:: Data shown ::
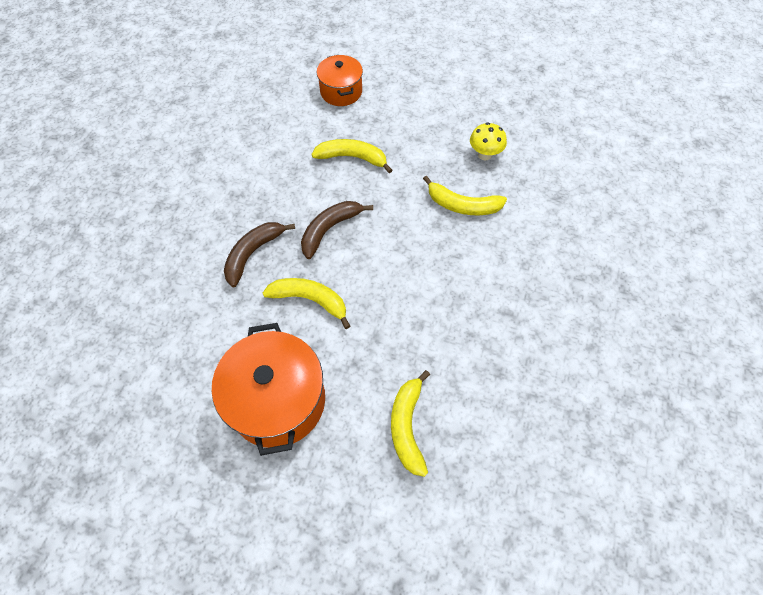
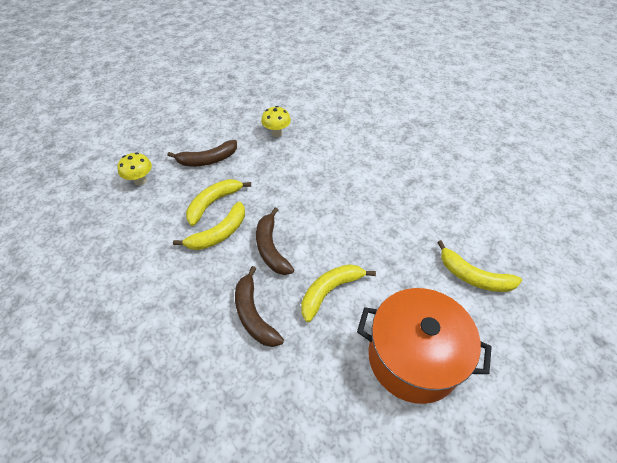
camera: 60 degrees left, 10 degrees down
orange pot [317,55,363,106] -> yellow mushroom [117,152,152,185]
yellow banana [423,175,507,215] -> yellow banana moved to [173,202,245,250]
none -> brown banana [167,140,237,166]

:: Problem to work on ::
Leave every picture out, and transcribe the data above exactly as it reads.

:: Task result ::
camera: 60 degrees left, 10 degrees down
orange pot [317,55,363,106] -> yellow mushroom [117,152,152,185]
yellow banana [423,175,507,215] -> yellow banana moved to [173,202,245,250]
none -> brown banana [167,140,237,166]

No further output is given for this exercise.